- ACTION ITEM -
Output exactly the lines below, starting with the line that has "red ball: [279,274,327,319]" and going on through the line that has "blue key: [768,193,867,273]", both included, and no other lines.

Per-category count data
Content starts

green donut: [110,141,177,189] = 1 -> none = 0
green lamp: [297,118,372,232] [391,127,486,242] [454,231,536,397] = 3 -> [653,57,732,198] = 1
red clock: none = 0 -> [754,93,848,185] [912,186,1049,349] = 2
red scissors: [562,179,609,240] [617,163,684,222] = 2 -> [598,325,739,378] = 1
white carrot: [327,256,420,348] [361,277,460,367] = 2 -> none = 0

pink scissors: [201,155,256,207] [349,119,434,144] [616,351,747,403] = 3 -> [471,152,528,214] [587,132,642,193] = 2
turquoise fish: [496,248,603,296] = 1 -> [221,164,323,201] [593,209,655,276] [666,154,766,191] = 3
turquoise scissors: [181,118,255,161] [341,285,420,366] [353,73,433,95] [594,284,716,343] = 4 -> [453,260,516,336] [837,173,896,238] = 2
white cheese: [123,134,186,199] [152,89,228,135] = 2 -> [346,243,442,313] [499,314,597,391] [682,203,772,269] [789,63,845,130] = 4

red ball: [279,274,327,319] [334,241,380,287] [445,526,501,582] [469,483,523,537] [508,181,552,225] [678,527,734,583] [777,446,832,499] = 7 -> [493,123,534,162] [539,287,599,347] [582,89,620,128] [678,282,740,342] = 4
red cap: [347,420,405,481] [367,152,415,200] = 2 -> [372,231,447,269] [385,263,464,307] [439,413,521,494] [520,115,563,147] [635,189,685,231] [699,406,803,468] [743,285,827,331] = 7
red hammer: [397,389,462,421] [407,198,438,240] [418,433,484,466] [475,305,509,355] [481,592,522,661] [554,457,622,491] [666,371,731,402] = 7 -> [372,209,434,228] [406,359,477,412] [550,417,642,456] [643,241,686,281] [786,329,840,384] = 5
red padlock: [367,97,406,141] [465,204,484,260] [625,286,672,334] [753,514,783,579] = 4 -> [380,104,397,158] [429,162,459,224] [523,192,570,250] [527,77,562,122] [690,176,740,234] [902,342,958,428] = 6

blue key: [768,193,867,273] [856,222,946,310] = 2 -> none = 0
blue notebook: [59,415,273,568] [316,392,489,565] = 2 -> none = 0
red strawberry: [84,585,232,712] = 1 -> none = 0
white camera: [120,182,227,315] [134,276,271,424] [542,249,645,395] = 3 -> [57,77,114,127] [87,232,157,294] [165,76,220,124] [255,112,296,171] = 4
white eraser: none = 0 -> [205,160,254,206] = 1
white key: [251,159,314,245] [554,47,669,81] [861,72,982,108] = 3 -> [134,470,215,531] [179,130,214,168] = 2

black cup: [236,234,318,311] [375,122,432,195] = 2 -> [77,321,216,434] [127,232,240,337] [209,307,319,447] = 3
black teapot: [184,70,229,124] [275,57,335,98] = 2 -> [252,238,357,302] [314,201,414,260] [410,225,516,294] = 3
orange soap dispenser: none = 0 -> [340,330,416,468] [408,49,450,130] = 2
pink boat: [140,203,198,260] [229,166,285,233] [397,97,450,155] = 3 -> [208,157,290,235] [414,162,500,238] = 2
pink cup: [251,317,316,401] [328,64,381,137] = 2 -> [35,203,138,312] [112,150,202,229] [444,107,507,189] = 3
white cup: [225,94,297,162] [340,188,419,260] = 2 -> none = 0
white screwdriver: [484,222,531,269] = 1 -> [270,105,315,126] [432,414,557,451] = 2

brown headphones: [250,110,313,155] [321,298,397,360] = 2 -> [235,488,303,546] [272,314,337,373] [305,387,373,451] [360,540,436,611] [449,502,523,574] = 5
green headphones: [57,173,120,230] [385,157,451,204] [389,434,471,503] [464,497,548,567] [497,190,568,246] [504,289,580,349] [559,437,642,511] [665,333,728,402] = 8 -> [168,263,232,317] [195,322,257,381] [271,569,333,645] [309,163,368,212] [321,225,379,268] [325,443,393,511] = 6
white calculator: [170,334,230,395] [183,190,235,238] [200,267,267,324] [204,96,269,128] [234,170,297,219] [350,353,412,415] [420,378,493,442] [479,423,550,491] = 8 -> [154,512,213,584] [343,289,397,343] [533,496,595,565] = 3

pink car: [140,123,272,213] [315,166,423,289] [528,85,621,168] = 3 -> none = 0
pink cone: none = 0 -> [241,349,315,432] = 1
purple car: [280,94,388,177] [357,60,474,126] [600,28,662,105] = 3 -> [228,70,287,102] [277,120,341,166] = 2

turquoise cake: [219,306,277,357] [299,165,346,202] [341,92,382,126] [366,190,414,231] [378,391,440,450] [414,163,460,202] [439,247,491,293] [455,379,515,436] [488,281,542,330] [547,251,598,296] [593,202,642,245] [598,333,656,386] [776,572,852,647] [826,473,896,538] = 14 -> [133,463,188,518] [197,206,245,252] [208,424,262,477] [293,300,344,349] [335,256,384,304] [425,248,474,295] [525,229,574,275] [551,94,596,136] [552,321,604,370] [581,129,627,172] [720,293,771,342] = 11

Content ends

- RESPONSE AREA -
red ball: [279,274,327,319] [334,241,380,287] [445,526,501,582] [469,483,523,537] [508,181,552,225] [678,527,734,583] [777,446,832,499] = 7 -> [493,123,534,162] [539,287,599,347] [582,89,620,128] [678,282,740,342] = 4
red cap: [347,420,405,481] [367,152,415,200] = 2 -> [372,231,447,269] [385,263,464,307] [439,413,521,494] [520,115,563,147] [635,189,685,231] [699,406,803,468] [743,285,827,331] = 7
red hammer: [397,389,462,421] [407,198,438,240] [418,433,484,466] [475,305,509,355] [481,592,522,661] [554,457,622,491] [666,371,731,402] = 7 -> [372,209,434,228] [406,359,477,412] [550,417,642,456] [643,241,686,281] [786,329,840,384] = 5
red padlock: [367,97,406,141] [465,204,484,260] [625,286,672,334] [753,514,783,579] = 4 -> [380,104,397,158] [429,162,459,224] [523,192,570,250] [527,77,562,122] [690,176,740,234] [902,342,958,428] = 6

blue key: [768,193,867,273] [856,222,946,310] = 2 -> none = 0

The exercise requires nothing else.